- WORK ITEM -
Your task is to give the listing below back word for word, pictures excluded.

:: MATERIAL PROVIDED ::

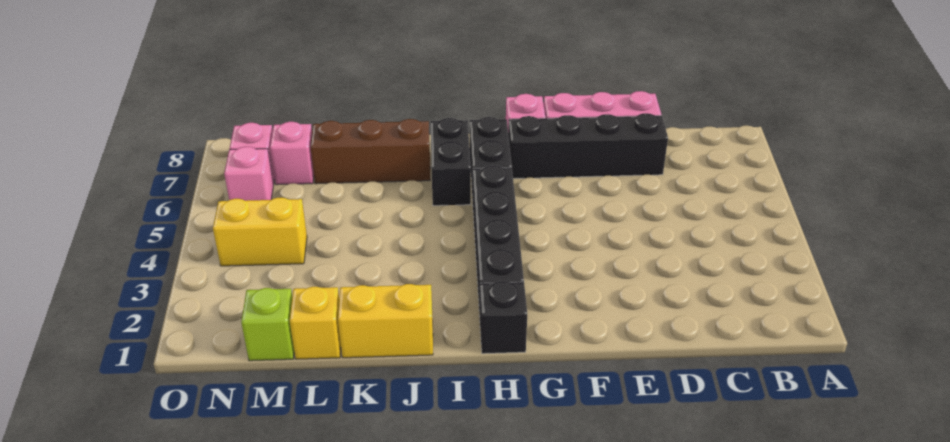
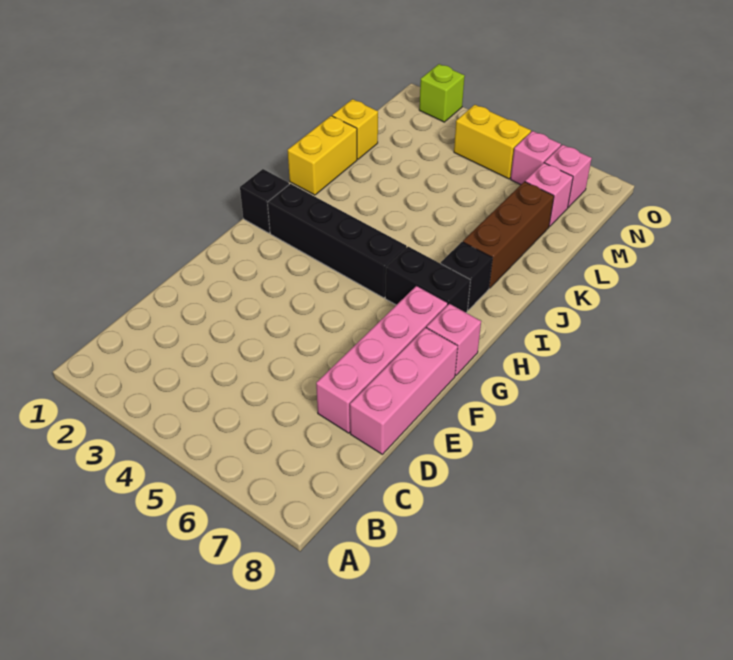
black brick D7:G7 level 1 -> pink brick D7:G7 level 1
black brick I6:I7 level 1 -> black brick I7 level 1
lime brick M1 level 1 -> lime brick O2 level 1
yellow brick M4:N4 level 1 -> yellow brick N4:N5 level 1

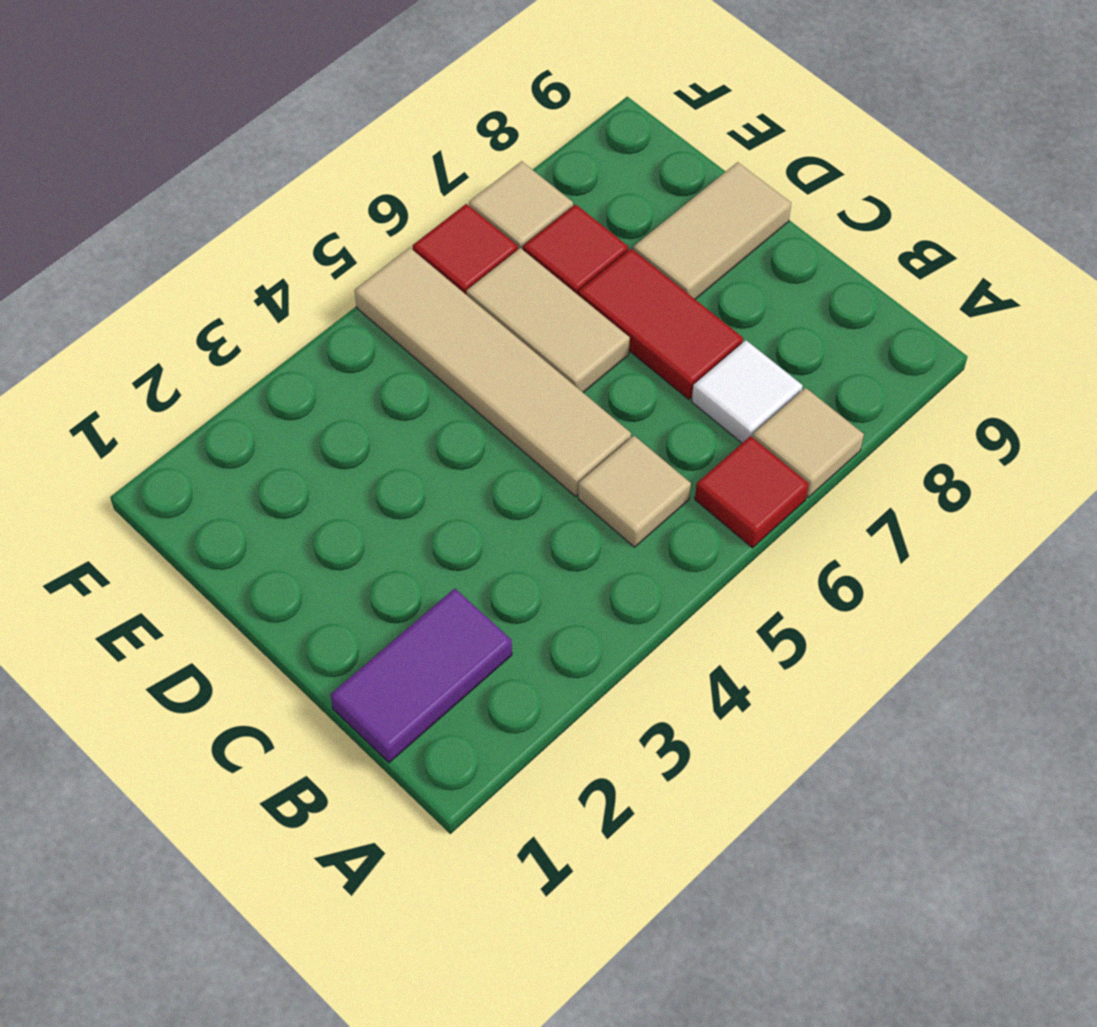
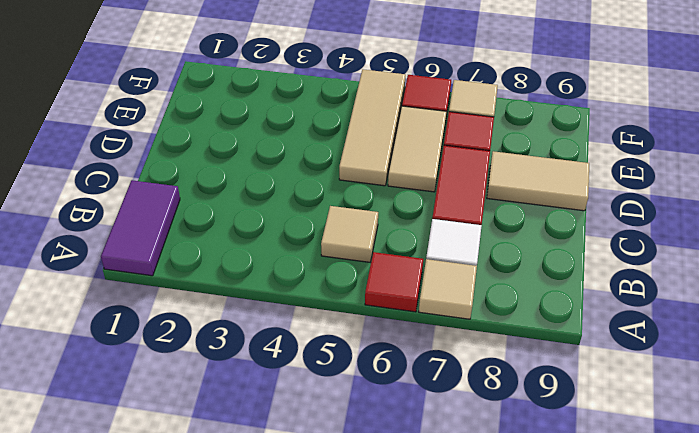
purple tile B1:B2 level 1 -> purple tile A1:B1 level 1
tan tile C5:F5 level 1 -> tan tile D5:F5 level 1

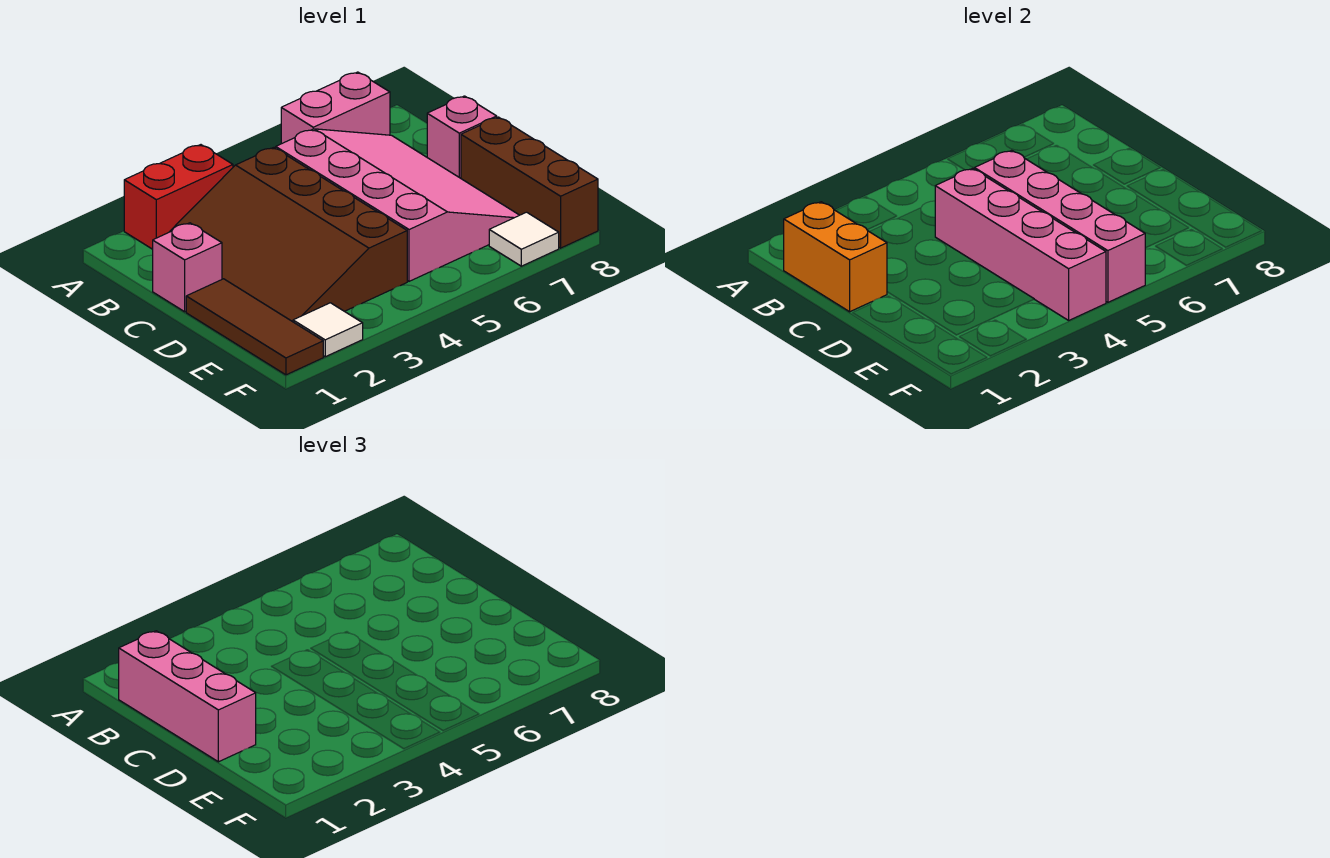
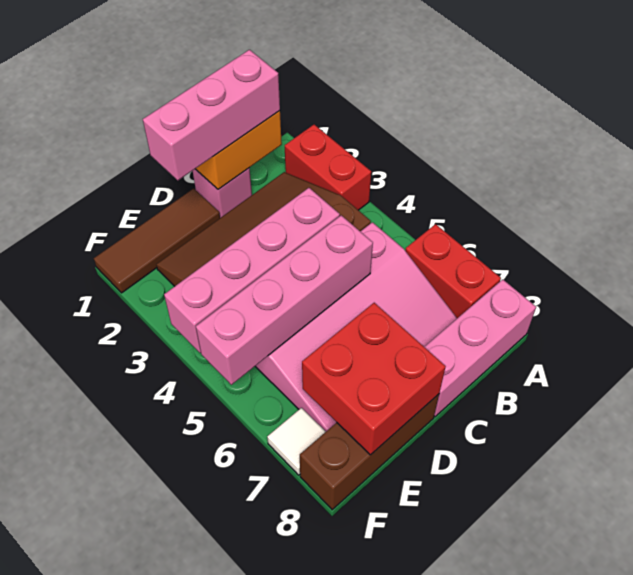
pink brick A6:A7 level 1 -> red brick A6:A7 level 1
pink brick C8 level 1 -> pink brick A8:C8 level 1
none -> red brick D7:E8 level 2
white tile F2 level 1 -> none

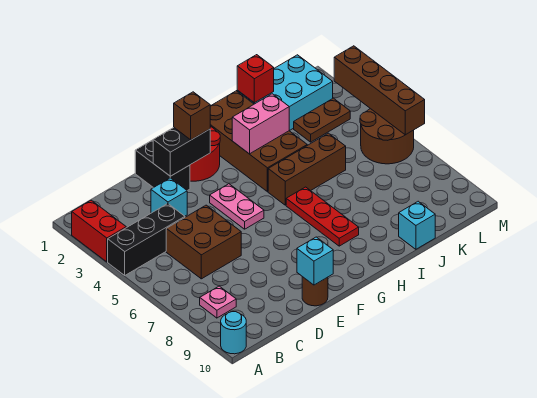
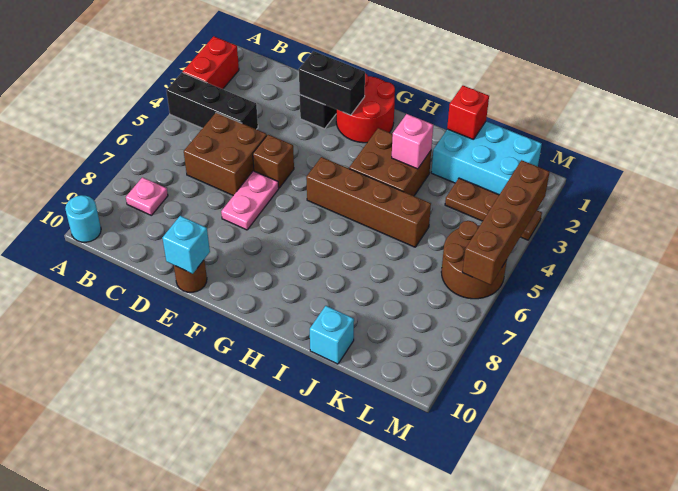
cyan brick D3 level 1 -> none
brown brick F2 level 3 -> brown brick E5 level 1
pink plate F4:F5 level 1 -> pink plate E6:E7 level 1
brown brick H1:I4 level 1 -> brown brick H3:I4 level 1
pink brick H3:I3 level 2 -> pink brick I3 level 2
brown brick H5:J5 level 1 -> brown brick G5:J5 level 1
red plate H6:H8 level 1 -> none
brown plate K3:L3 level 1 -> brown plate K3:M3 level 1

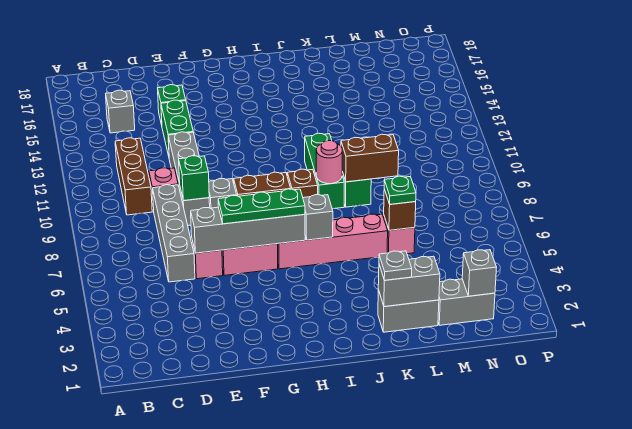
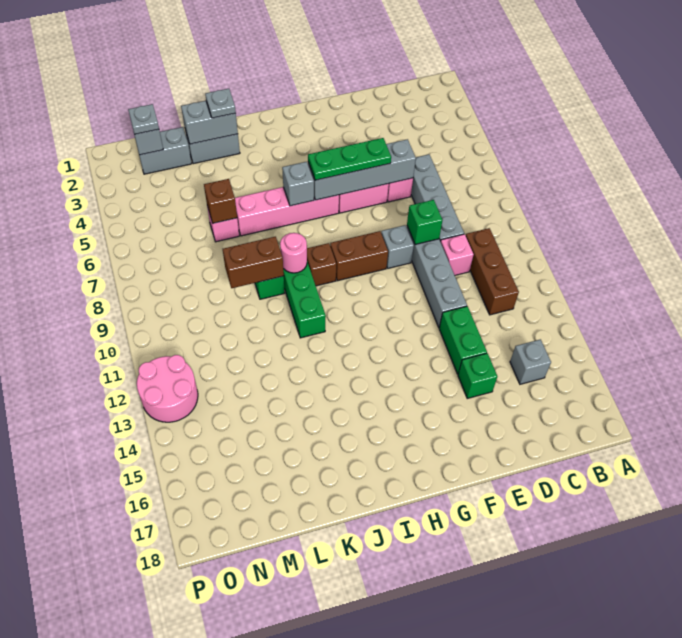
green plate L6 level 3 -> none
none -> grey plate N2 level 3
none -> pink round brick O12:P13 level 1

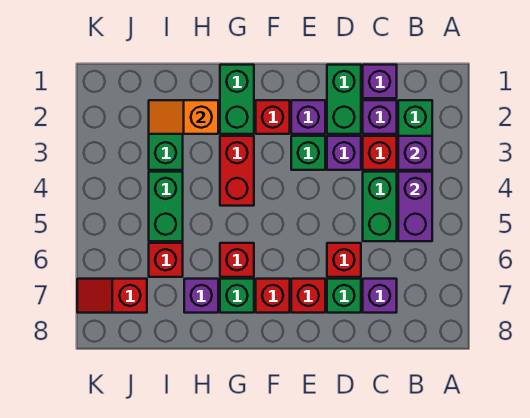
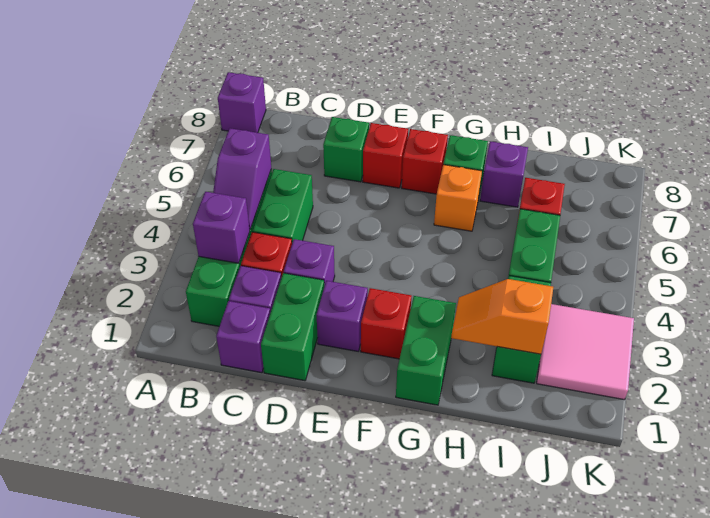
purple brick B4:B5 level 2 -> purple slope B4:B5 level 2 top 5
purple brick C7 level 1 -> purple brick A8 level 1
red brick D6 level 1 -> none
green brick E3 level 1 -> none
red brick G3:G4 level 1 -> none
red brick G6 level 1 -> orange brick G6 level 1
orange slope H2:I2 level 2 top H -> orange slope H2:I2 level 2 top I
none -> pink tile J2:K3 level 1
red slope J7:K7 level 1 top J -> none

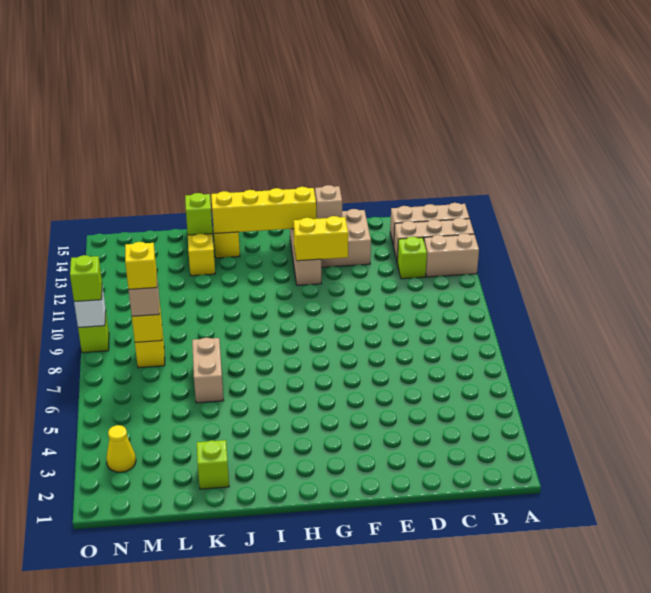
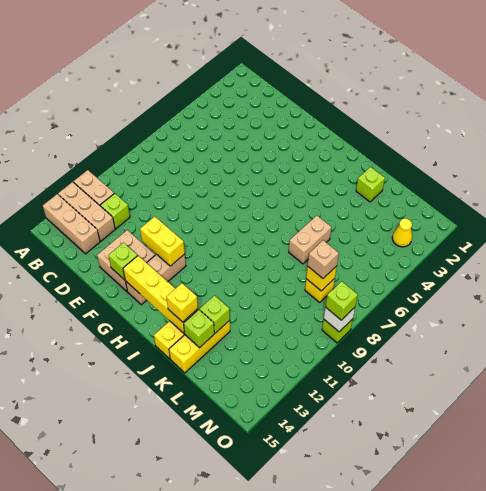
tan brick F14 level 2 -> lime brick F14 level 2
none -> lime brick K13 level 2
yellow brick M8 level 4 -> yellow brick J14 level 3

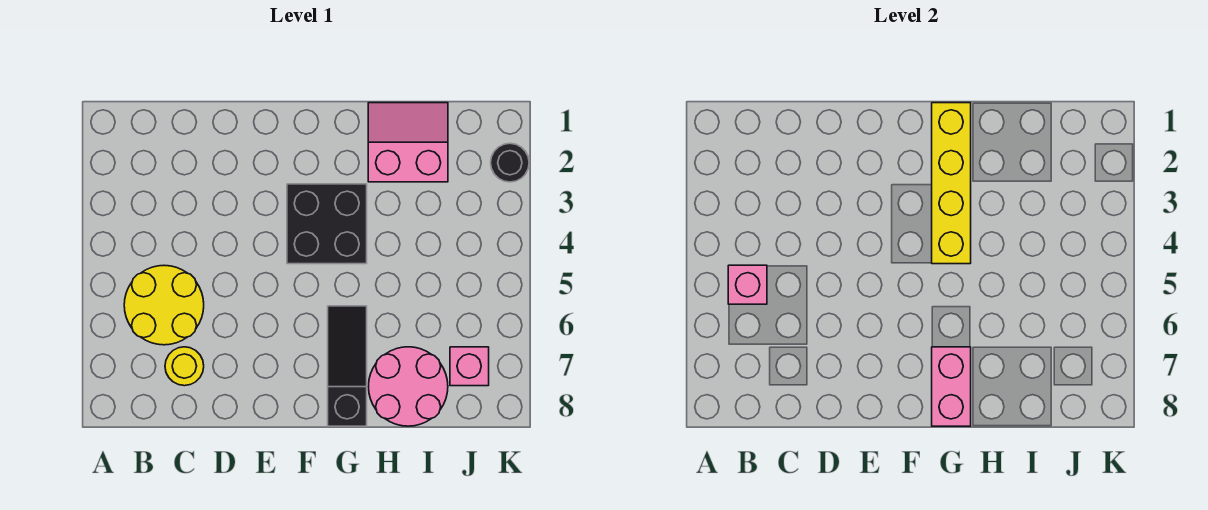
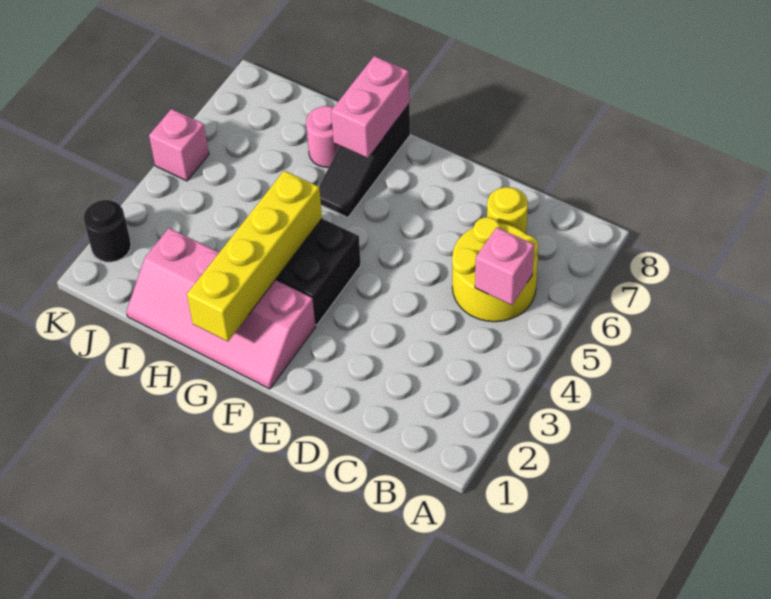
pink slope H1:I2 level 1 top 2 -> pink slope F1:I2 level 1 top 2
pink round brick H7:I8 level 1 -> pink round brick H7 level 1
pink brick J7 level 1 -> pink brick K5 level 1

:::

- RESULT BELOW -
black brick D7:G7 level 1 -> pink brick D7:G7 level 1
black brick I6:I7 level 1 -> black brick I7 level 1
lime brick M1 level 1 -> lime brick O2 level 1
yellow brick M4:N4 level 1 -> yellow brick N4:N5 level 1

purple tile B1:B2 level 1 -> purple tile A1:B1 level 1
tan tile C5:F5 level 1 -> tan tile D5:F5 level 1

pink brick A6:A7 level 1 -> red brick A6:A7 level 1
pink brick C8 level 1 -> pink brick A8:C8 level 1
none -> red brick D7:E8 level 2
white tile F2 level 1 -> none

cyan brick D3 level 1 -> none
brown brick F2 level 3 -> brown brick E5 level 1
pink plate F4:F5 level 1 -> pink plate E6:E7 level 1
brown brick H1:I4 level 1 -> brown brick H3:I4 level 1
pink brick H3:I3 level 2 -> pink brick I3 level 2
brown brick H5:J5 level 1 -> brown brick G5:J5 level 1
red plate H6:H8 level 1 -> none
brown plate K3:L3 level 1 -> brown plate K3:M3 level 1

green plate L6 level 3 -> none
none -> grey plate N2 level 3
none -> pink round brick O12:P13 level 1

purple brick B4:B5 level 2 -> purple slope B4:B5 level 2 top 5
purple brick C7 level 1 -> purple brick A8 level 1
red brick D6 level 1 -> none
green brick E3 level 1 -> none
red brick G3:G4 level 1 -> none
red brick G6 level 1 -> orange brick G6 level 1
orange slope H2:I2 level 2 top H -> orange slope H2:I2 level 2 top I
none -> pink tile J2:K3 level 1
red slope J7:K7 level 1 top J -> none

tan brick F14 level 2 -> lime brick F14 level 2
none -> lime brick K13 level 2
yellow brick M8 level 4 -> yellow brick J14 level 3

pink slope H1:I2 level 1 top 2 -> pink slope F1:I2 level 1 top 2
pink round brick H7:I8 level 1 -> pink round brick H7 level 1
pink brick J7 level 1 -> pink brick K5 level 1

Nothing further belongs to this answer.